▶ [Assignment] Say how many lines in the records contain the string "plate", giving the number by itself.

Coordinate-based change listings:
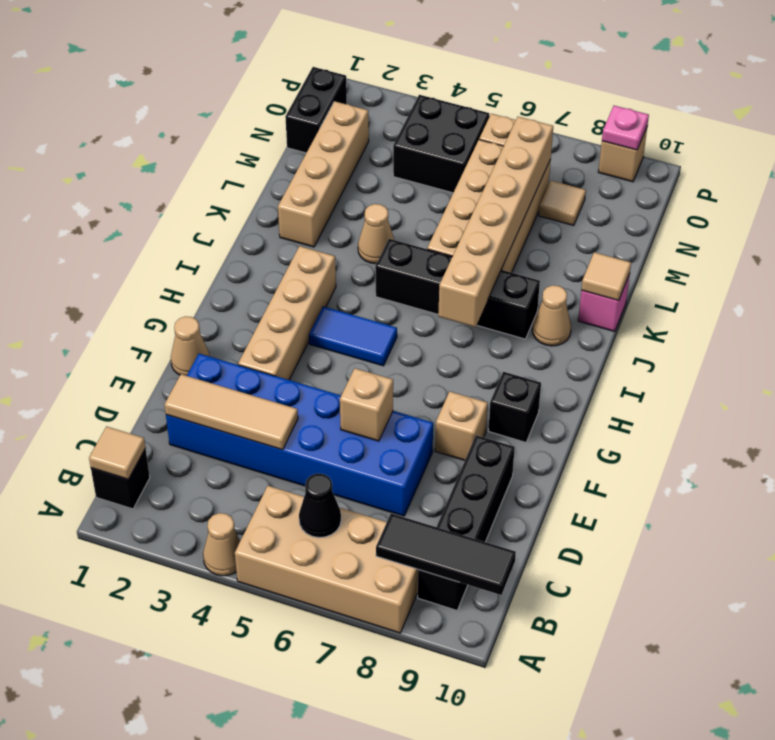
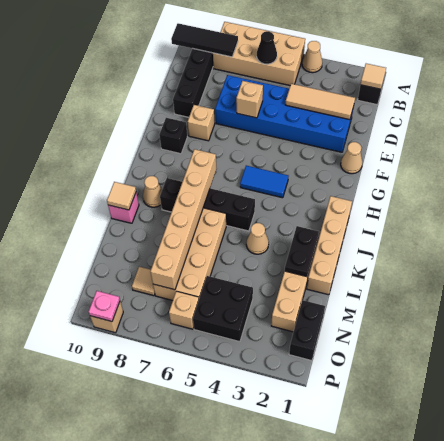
tan brick F3:I3 level 1 -> tan brick I1:L1 level 1
none -> black plate K2:L2 level 2

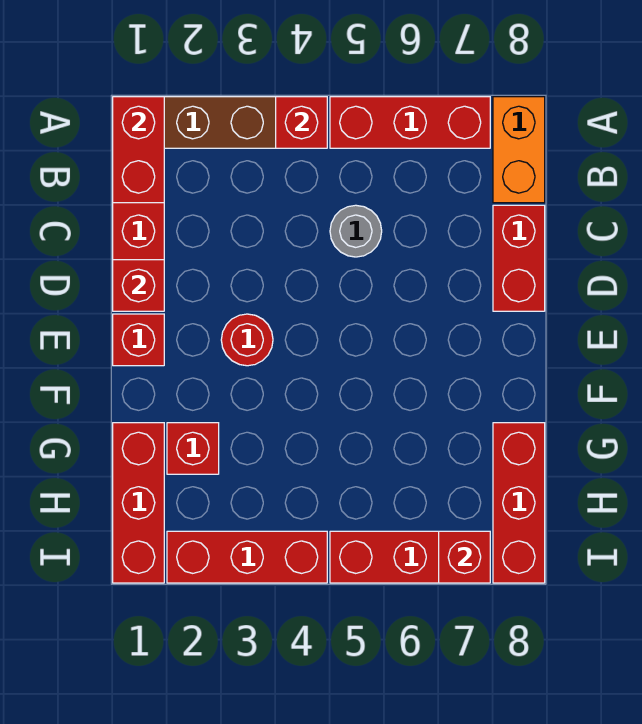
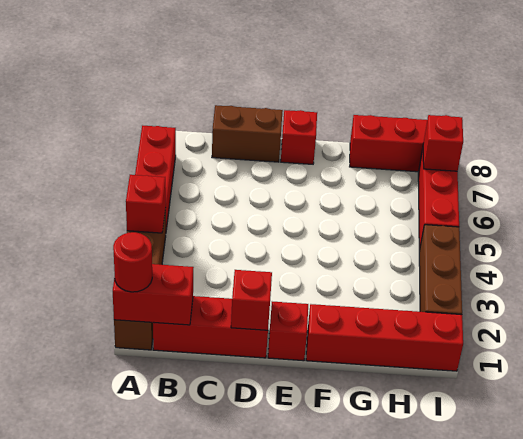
orange brick A8:B8 level 1 -> none
grey round brick C5 level 1 -> none
red brick C8:D8 level 1 -> brown brick C8:D8 level 1
red round brick E3 level 1 -> red round brick A1 level 3
red brick G1:I1 level 1 -> red brick F1:I1 level 1
red brick G2 level 1 -> red brick E8 level 1
red brick I2:I4 level 1 -> brown brick I2:I4 level 1

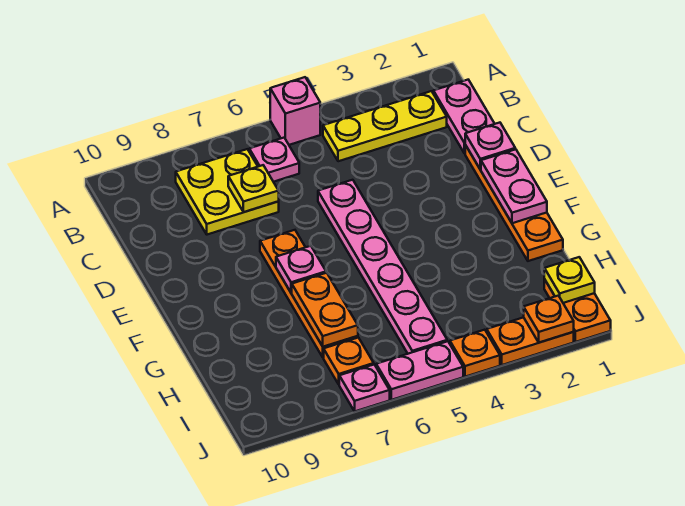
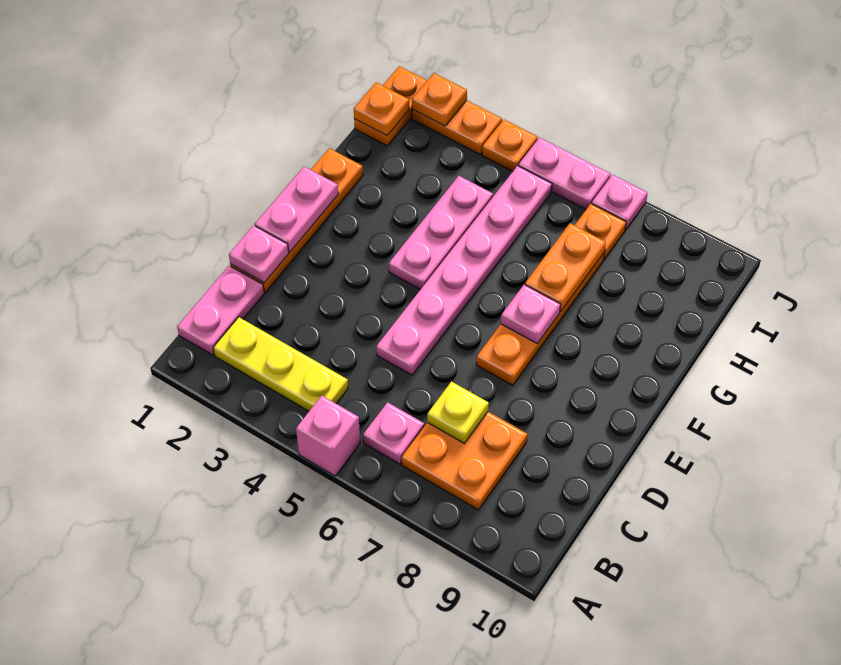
yellow plate B7:C8 level 1 -> orange plate B7:C8 level 1
none -> pink plate F4:H4 level 1
yellow plate I1 level 2 -> orange plate I1 level 2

▶ [Solution] 4